╭─ Listed records

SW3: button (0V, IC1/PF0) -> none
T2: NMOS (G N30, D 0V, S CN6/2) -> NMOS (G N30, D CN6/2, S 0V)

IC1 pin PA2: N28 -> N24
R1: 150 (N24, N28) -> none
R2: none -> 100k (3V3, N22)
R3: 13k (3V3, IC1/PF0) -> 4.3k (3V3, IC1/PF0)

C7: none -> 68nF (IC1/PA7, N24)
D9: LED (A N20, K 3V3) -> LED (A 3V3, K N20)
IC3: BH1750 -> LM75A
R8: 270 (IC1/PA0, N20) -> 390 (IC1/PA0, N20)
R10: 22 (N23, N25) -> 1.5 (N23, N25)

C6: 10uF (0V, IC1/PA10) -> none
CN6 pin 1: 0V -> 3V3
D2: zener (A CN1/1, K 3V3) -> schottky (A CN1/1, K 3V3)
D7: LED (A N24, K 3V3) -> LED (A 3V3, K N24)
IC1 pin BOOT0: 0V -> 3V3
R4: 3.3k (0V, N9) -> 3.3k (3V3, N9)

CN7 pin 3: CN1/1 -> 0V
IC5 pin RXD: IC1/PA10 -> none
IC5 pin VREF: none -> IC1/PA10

╰─

▶ _Problem_
Your answer should be each line of the data that contains the word "none", copied as it stands.

▶ _Exercise solution_
SW3: button (0V, IC1/PF0) -> none
R1: 150 (N24, N28) -> none
R2: none -> 100k (3V3, N22)
C7: none -> 68nF (IC1/PA7, N24)
C6: 10uF (0V, IC1/PA10) -> none
IC5 pin RXD: IC1/PA10 -> none
IC5 pin VREF: none -> IC1/PA10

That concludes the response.